======== Data to use
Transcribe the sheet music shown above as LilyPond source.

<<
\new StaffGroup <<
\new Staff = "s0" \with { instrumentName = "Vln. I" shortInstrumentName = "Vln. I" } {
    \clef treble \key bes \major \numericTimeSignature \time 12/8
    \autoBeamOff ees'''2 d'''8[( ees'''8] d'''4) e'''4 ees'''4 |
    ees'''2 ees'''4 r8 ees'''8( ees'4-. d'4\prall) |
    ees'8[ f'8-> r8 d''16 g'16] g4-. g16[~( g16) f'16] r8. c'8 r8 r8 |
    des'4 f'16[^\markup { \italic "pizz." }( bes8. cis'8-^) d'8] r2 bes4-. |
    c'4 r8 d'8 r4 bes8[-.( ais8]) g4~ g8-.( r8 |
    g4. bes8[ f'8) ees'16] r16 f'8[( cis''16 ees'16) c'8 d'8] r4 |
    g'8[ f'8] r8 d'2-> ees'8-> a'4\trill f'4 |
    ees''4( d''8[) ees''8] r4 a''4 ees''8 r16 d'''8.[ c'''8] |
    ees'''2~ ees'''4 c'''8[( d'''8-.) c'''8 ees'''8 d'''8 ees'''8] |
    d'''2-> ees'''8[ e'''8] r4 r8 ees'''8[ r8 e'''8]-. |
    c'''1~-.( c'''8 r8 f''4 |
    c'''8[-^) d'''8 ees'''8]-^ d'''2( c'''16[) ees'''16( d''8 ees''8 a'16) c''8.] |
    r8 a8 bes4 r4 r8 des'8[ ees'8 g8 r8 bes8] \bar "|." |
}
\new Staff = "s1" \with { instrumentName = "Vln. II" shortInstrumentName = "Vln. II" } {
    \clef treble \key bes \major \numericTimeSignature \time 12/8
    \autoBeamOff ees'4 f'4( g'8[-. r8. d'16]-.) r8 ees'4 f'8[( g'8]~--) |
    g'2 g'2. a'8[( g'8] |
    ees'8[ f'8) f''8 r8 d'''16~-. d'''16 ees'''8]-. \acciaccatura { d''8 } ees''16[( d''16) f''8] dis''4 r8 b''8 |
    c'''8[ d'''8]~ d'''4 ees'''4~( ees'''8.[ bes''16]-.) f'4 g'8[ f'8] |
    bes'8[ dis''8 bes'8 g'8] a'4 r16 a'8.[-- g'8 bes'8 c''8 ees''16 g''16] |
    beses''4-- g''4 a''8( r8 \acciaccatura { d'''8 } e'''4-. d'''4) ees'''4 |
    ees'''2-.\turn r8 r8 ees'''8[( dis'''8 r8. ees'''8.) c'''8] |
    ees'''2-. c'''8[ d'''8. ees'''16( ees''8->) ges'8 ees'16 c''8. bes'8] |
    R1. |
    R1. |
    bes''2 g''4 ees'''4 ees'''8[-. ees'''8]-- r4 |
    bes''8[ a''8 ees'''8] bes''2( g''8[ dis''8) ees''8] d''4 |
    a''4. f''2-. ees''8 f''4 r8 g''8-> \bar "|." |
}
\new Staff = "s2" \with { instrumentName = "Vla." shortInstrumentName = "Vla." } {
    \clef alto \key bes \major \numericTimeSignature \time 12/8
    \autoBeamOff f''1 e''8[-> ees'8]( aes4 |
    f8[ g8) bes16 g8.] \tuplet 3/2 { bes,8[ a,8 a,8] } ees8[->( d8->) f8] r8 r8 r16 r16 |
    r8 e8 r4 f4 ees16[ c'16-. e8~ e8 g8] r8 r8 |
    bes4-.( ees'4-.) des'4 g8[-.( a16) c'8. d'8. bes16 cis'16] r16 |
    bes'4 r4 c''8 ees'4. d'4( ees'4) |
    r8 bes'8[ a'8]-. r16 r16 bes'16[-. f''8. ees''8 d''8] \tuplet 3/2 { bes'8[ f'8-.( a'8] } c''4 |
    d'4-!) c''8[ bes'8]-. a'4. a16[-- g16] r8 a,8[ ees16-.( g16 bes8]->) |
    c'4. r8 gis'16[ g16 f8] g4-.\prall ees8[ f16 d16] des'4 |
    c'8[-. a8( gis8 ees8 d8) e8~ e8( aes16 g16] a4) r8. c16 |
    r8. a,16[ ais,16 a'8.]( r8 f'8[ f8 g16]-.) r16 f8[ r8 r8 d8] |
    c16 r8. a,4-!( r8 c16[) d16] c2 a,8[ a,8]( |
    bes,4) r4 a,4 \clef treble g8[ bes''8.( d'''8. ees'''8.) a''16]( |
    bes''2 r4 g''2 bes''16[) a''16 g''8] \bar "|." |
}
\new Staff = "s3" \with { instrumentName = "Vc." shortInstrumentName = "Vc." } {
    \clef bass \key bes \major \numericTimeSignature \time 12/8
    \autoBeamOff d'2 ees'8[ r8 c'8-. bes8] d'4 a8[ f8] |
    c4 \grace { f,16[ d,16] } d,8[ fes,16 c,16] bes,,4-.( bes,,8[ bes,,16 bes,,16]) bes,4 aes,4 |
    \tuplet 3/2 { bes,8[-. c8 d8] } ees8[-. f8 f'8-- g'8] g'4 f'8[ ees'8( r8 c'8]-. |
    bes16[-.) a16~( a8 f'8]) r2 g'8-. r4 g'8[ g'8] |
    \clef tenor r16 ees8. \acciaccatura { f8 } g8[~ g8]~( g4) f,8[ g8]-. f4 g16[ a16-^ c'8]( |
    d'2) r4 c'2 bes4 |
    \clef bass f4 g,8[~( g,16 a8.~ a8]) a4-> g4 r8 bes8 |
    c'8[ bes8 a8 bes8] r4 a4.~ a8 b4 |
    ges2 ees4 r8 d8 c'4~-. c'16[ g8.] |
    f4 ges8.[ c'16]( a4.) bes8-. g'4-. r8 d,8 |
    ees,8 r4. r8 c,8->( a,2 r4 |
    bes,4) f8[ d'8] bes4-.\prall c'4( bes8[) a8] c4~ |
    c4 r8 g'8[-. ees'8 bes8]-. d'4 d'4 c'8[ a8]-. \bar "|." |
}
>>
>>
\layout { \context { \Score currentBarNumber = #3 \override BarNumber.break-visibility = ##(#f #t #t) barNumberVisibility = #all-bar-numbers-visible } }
================
Task prompt: Select every line of the records that contains the string "instrumentName".

Answer to this problem:
\new Staff = "s0" \with { instrumentName = "Vln. I" shortInstrumentName = "Vln. I" } {
\new Staff = "s1" \with { instrumentName = "Vln. II" shortInstrumentName = "Vln. II" } {
\new Staff = "s2" \with { instrumentName = "Vla." shortInstrumentName = "Vla." } {
\new Staff = "s3" \with { instrumentName = "Vc." shortInstrumentName = "Vc." } {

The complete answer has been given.